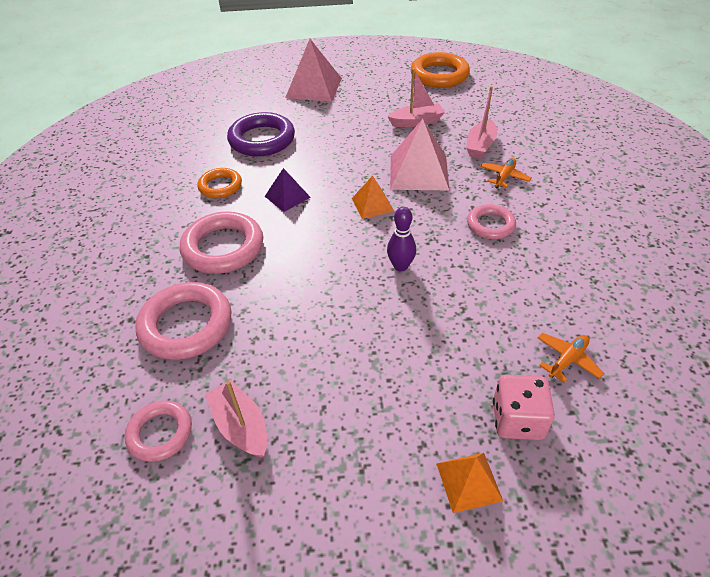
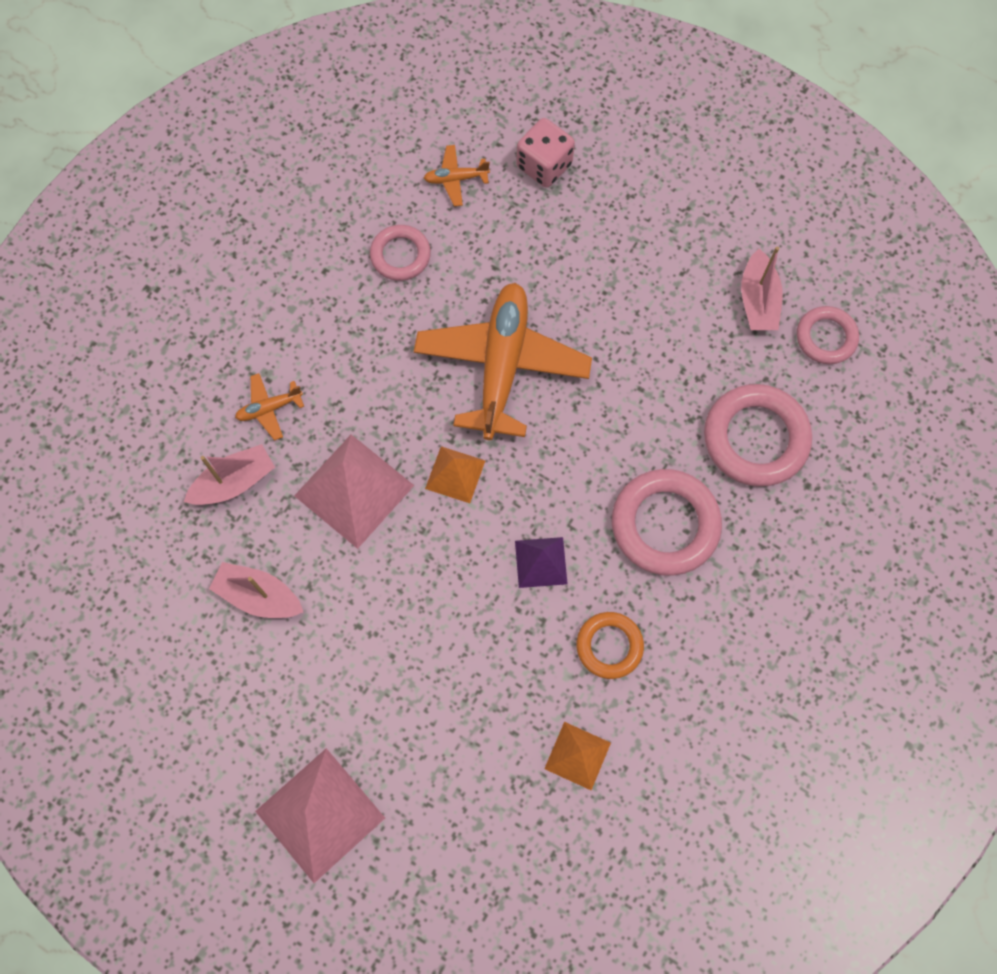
camera: 145 degrees left, 25 degrees up
(262, 140) = (494, 718): purple ring -> none
(400, 266) = (502, 365): purple bowling pin -> orange plane
(439, 75) = (108, 693): orange ring -> none
(468, 482) = (619, 152): orange pyramid -> orange pyramid (577, 755)
(490, 225) = (362, 352): pink ring -> pink ring (400, 255)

***

* _TASK REQUIREMENTS_
Repeat the material above in full and exactly, apart from the pictures.

* _ANSWER BOX_
camera: 145 degrees left, 25 degrees up
(262, 140) = (494, 718): purple ring -> none
(400, 266) = (502, 365): purple bowling pin -> orange plane
(439, 75) = (108, 693): orange ring -> none
(468, 482) = (619, 152): orange pyramid -> orange pyramid (577, 755)
(490, 225) = (362, 352): pink ring -> pink ring (400, 255)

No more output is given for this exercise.